# EXERCISE AIM:
Set down, word for word, the line with "(371, 206) = (440, 219): none -> purple nut" and the lines after it through the final line of the data below, without pictures.

# DATA SHOWN:
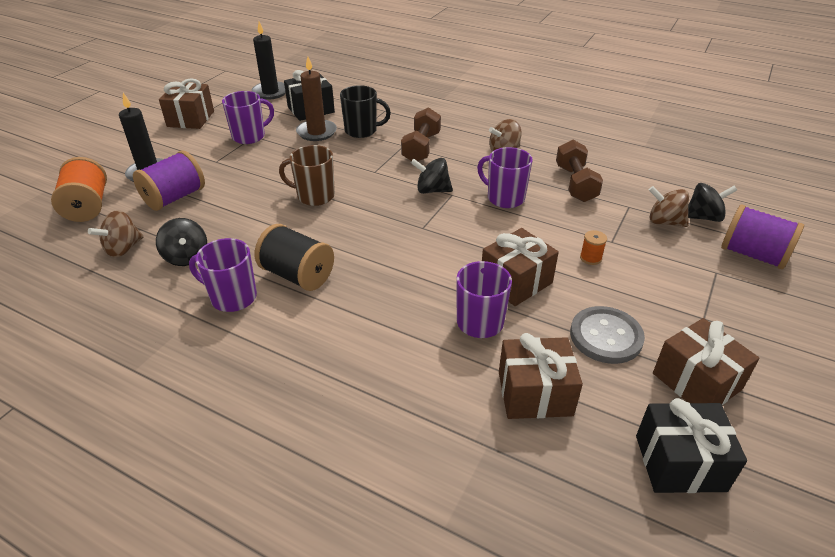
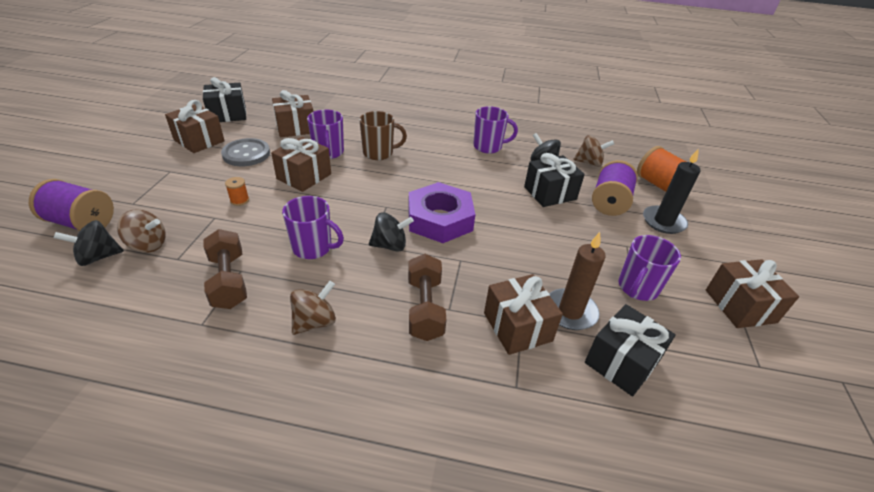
camera: 160 degrees right, 0 degrees up
(123, 249) = (589, 163): brown spinning top -> brown spinning top turned 75 degrees clockwise
(226, 216) = (550, 193): none -> black gift
(270, 92) = (725, 398): black candle -> none
(297, 275) = (459, 162): black spool -> none
(314, 196) = (497, 221): brown mug -> brown mug (379, 153)
(362, 131) = (517, 327): black mug -> brown gift
(371, 206) = (440, 219): none -> purple nut

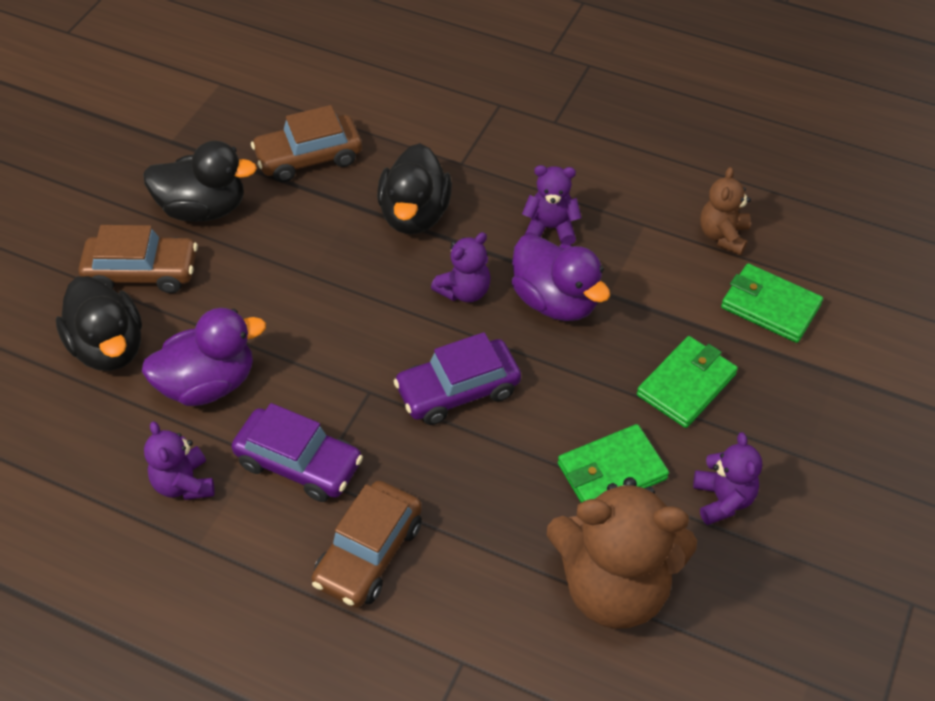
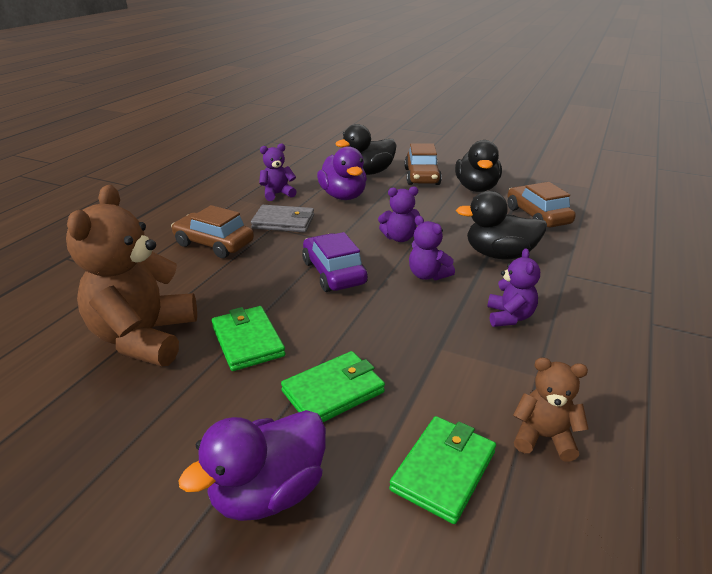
camera: 90 degrees right, 20 degrees down
(299, 463) = (283, 222): purple car -> grey wallet
(555, 301) = (425, 317): purple duck -> purple duck (268, 492)
(686, 385) = (333, 391): green wallet -> green wallet turned 75 degrees counterclockwise
(722, 499) = (200, 406): purple teddy bear -> purple teddy bear (399, 238)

# RESPONSE AREA:
(371, 206) = (440, 219): none -> purple nut

camera: 90 degrees right, 20 degrees down
(299, 463) = (283, 222): purple car -> grey wallet
(555, 301) = (425, 317): purple duck -> purple duck (268, 492)
(686, 385) = (333, 391): green wallet -> green wallet turned 75 degrees counterclockwise
(722, 499) = (200, 406): purple teddy bear -> purple teddy bear (399, 238)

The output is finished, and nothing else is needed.